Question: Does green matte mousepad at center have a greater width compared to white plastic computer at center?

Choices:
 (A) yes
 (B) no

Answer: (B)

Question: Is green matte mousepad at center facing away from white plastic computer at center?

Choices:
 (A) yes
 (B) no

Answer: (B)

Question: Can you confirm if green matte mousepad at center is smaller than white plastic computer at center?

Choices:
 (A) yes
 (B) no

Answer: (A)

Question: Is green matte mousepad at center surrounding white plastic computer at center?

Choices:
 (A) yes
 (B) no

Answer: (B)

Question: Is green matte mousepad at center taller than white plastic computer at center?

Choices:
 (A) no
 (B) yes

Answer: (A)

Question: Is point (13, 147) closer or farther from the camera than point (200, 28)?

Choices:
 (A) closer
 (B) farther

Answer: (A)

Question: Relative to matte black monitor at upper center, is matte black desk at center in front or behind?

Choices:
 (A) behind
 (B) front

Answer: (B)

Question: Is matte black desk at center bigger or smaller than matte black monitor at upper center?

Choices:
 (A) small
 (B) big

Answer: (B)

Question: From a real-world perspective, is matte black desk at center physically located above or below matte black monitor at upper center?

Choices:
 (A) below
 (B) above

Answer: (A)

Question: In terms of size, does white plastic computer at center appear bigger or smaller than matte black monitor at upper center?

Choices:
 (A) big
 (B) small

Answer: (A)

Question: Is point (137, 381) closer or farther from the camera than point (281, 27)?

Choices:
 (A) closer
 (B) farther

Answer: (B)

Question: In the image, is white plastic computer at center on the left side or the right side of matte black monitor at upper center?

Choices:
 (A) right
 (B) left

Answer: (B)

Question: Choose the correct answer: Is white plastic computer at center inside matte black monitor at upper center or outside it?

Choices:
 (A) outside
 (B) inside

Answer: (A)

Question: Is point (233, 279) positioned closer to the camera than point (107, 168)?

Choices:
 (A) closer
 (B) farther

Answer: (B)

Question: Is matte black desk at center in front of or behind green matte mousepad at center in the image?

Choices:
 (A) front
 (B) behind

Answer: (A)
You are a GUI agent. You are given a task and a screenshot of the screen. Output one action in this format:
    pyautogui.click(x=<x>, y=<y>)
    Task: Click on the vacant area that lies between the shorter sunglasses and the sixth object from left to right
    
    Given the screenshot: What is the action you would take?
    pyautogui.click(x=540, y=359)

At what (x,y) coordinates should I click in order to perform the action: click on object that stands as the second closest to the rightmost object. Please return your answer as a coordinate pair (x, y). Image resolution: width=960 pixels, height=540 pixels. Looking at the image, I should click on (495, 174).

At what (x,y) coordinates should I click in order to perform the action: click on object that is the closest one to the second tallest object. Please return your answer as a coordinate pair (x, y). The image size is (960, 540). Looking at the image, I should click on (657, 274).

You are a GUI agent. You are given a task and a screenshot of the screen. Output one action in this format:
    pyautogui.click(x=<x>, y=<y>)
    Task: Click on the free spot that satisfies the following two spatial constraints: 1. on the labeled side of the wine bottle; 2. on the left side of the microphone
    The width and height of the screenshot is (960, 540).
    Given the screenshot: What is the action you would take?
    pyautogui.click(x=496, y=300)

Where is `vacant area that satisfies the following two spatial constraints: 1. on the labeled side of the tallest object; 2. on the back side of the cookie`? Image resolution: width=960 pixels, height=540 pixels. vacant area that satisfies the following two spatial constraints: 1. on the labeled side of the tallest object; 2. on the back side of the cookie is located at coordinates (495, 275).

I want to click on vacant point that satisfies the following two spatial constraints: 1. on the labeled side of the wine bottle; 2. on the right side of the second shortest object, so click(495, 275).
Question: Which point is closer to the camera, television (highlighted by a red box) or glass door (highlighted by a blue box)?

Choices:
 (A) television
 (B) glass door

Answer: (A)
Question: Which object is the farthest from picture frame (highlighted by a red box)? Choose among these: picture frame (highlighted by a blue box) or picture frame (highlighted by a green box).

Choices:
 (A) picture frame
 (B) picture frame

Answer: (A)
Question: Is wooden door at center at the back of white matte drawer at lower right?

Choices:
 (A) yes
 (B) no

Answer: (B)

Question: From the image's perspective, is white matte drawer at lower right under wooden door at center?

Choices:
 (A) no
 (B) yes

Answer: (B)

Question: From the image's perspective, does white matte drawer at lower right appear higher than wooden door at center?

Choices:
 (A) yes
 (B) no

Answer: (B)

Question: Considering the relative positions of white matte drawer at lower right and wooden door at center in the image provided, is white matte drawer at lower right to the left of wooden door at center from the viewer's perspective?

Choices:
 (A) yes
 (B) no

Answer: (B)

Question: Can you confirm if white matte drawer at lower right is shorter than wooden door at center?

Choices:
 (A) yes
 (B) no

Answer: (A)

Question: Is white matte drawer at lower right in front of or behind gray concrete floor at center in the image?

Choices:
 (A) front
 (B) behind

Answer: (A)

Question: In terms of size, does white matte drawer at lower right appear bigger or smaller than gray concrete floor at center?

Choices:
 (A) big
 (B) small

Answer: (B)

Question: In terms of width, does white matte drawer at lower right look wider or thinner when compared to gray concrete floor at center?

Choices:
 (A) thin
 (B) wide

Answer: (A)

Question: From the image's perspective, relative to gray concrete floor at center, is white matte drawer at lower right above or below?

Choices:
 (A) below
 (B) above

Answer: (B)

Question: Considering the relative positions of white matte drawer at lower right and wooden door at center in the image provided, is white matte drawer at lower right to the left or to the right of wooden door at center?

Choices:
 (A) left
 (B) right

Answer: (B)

Aim of the exercise
Report every line of the records that contains the word "satisfies", copying each one in full.

Answer
    Task: Click on the free spot that satisfies the following two spatial constraints: 1. on the labeled side of the wine bottle; 2. on the left side of the microphone
Where is `vacant area that satisfies the following two spatial constraints: 1. on the labeled side of the tallest object; 2. on the back side of the cookie`? Image resolution: width=960 pixels, height=540 pixels. vacant area that satisfies the following two spatial constraints: 1. on the labeled side of the tallest object; 2. on the back side of the cookie is located at coordinates (495, 275).
I want to click on vacant point that satisfies the following two spatial constraints: 1. on the labeled side of the wine bottle; 2. on the right side of the second shortest object, so click(495, 275).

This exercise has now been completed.